** DATA TO USE follows **

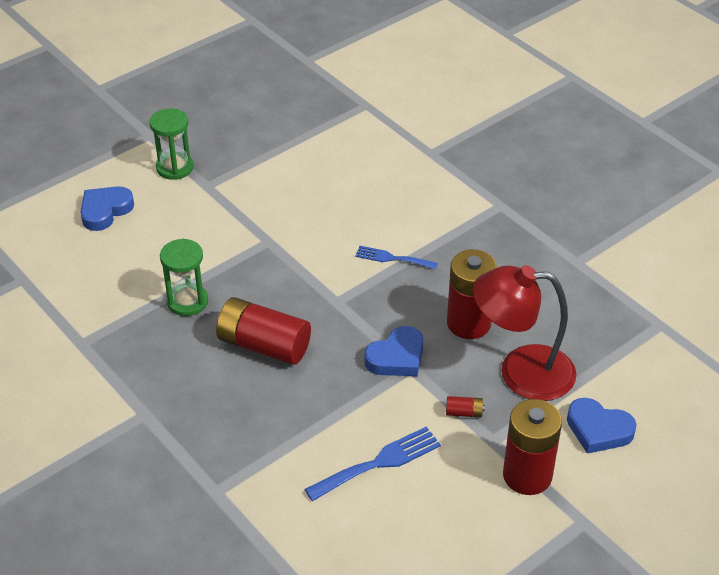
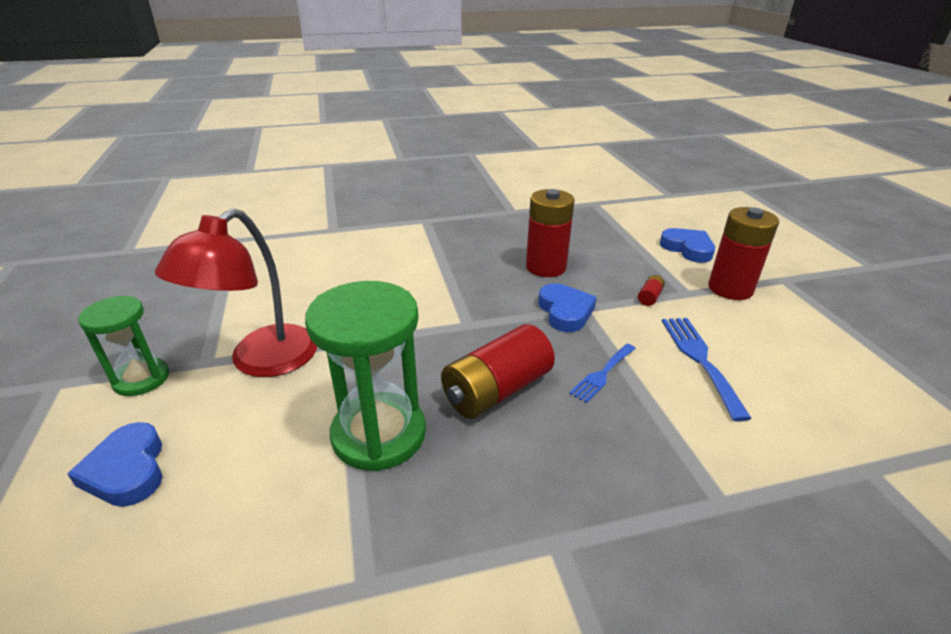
camera: 65 degrees left, 10 degrees down
(187, 301) = (379, 434): green hourglass -> green hourglass, size x1.64
(392, 258) = (438, 280): blue fork -> blue fork (602, 374)
(521, 372) = (614, 261): red lamp -> red lamp (261, 361)
(598, 429) = (687, 249): blue heart -> blue heart turned 90 degrees counterclockwise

** End of DATA TO USE **

For the records above, output each one exactly and skip any image.

_WRITTEN SOLUTION_.
camera: 65 degrees left, 10 degrees down
(187, 301) = (379, 434): green hourglass -> green hourglass, size x1.64
(392, 258) = (438, 280): blue fork -> blue fork (602, 374)
(521, 372) = (614, 261): red lamp -> red lamp (261, 361)
(598, 429) = (687, 249): blue heart -> blue heart turned 90 degrees counterclockwise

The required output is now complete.